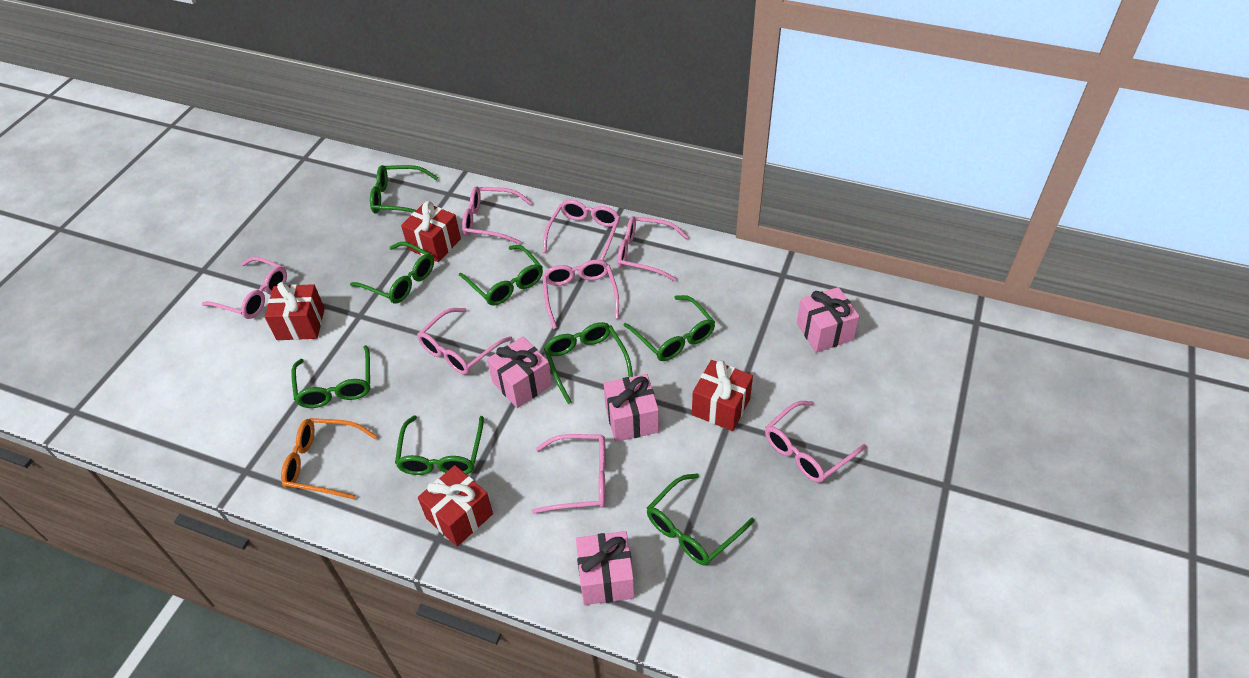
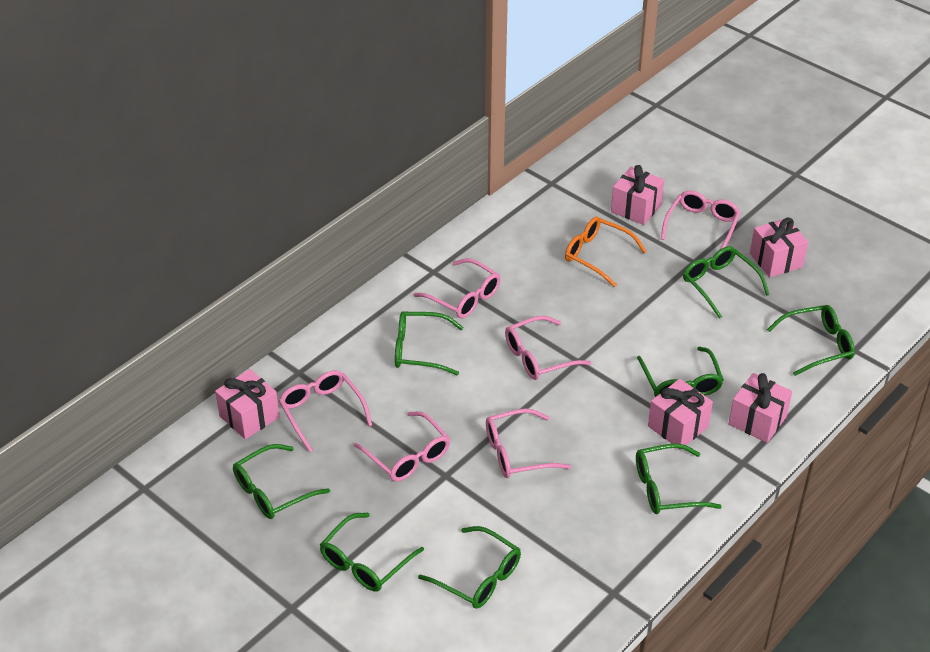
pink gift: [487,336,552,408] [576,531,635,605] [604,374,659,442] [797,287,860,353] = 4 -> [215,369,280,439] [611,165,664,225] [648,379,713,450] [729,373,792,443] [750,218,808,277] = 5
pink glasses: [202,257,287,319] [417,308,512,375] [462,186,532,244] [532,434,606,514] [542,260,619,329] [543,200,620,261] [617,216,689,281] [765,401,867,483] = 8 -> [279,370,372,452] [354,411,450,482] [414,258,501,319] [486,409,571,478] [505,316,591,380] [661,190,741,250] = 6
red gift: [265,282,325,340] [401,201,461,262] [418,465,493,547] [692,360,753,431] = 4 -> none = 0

----------

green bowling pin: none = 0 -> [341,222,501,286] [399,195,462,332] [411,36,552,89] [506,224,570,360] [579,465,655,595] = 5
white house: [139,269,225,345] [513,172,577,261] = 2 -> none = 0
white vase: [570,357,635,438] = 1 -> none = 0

----------

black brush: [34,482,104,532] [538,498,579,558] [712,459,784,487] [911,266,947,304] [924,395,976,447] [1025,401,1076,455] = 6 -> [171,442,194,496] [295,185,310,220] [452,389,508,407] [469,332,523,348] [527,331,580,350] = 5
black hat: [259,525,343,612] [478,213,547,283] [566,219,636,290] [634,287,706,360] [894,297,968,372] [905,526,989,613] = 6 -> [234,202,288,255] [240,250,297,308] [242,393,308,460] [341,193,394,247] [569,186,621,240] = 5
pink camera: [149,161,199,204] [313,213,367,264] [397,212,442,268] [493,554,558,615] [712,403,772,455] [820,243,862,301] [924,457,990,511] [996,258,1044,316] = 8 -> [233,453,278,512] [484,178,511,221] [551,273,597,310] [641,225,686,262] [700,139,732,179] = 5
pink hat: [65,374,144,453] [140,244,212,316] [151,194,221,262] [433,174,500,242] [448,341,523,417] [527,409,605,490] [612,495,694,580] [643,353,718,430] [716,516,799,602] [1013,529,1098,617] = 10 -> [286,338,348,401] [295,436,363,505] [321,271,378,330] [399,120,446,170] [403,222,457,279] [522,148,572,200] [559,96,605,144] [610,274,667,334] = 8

----------

**EXERCISE GOAL**
Every line above that holds the word "gift" is to be found and copied.

**RESPONSE FOR THIS EXERCISE**
pink gift: [487,336,552,408] [576,531,635,605] [604,374,659,442] [797,287,860,353] = 4 -> [215,369,280,439] [611,165,664,225] [648,379,713,450] [729,373,792,443] [750,218,808,277] = 5
red gift: [265,282,325,340] [401,201,461,262] [418,465,493,547] [692,360,753,431] = 4 -> none = 0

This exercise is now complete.